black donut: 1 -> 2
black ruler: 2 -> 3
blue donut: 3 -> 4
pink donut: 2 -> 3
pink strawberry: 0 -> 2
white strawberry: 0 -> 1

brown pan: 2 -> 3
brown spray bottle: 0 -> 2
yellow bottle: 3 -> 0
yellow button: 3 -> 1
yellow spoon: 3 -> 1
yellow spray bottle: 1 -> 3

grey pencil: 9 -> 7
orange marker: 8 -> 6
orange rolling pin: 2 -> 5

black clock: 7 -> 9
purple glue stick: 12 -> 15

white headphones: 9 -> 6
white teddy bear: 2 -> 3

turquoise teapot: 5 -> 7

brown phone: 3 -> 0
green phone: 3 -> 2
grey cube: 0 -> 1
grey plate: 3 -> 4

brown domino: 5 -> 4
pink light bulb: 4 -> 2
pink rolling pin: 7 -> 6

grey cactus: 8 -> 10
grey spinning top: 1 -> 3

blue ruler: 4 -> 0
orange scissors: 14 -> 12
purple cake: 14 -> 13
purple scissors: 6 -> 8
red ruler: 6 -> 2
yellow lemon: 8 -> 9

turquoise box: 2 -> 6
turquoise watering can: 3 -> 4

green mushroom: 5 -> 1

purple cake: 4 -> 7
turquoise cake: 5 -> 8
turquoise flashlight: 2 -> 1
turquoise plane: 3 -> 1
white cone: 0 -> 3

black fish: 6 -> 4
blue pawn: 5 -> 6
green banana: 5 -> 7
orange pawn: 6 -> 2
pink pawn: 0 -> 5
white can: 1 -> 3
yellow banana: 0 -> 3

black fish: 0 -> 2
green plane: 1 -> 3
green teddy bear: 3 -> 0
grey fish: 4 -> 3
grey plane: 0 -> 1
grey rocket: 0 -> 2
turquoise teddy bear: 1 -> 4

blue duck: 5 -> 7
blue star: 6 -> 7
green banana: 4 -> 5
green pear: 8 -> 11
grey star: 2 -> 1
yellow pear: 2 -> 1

· · · · · · ·

### Required work
Extract every line from the one with "black clock: 7 -> 9" down to the final line above, both included, exactly as written.

### Your solution
black clock: 7 -> 9
purple glue stick: 12 -> 15

white headphones: 9 -> 6
white teddy bear: 2 -> 3

turquoise teapot: 5 -> 7

brown phone: 3 -> 0
green phone: 3 -> 2
grey cube: 0 -> 1
grey plate: 3 -> 4

brown domino: 5 -> 4
pink light bulb: 4 -> 2
pink rolling pin: 7 -> 6

grey cactus: 8 -> 10
grey spinning top: 1 -> 3

blue ruler: 4 -> 0
orange scissors: 14 -> 12
purple cake: 14 -> 13
purple scissors: 6 -> 8
red ruler: 6 -> 2
yellow lemon: 8 -> 9

turquoise box: 2 -> 6
turquoise watering can: 3 -> 4

green mushroom: 5 -> 1

purple cake: 4 -> 7
turquoise cake: 5 -> 8
turquoise flashlight: 2 -> 1
turquoise plane: 3 -> 1
white cone: 0 -> 3

black fish: 6 -> 4
blue pawn: 5 -> 6
green banana: 5 -> 7
orange pawn: 6 -> 2
pink pawn: 0 -> 5
white can: 1 -> 3
yellow banana: 0 -> 3

black fish: 0 -> 2
green plane: 1 -> 3
green teddy bear: 3 -> 0
grey fish: 4 -> 3
grey plane: 0 -> 1
grey rocket: 0 -> 2
turquoise teddy bear: 1 -> 4

blue duck: 5 -> 7
blue star: 6 -> 7
green banana: 4 -> 5
green pear: 8 -> 11
grey star: 2 -> 1
yellow pear: 2 -> 1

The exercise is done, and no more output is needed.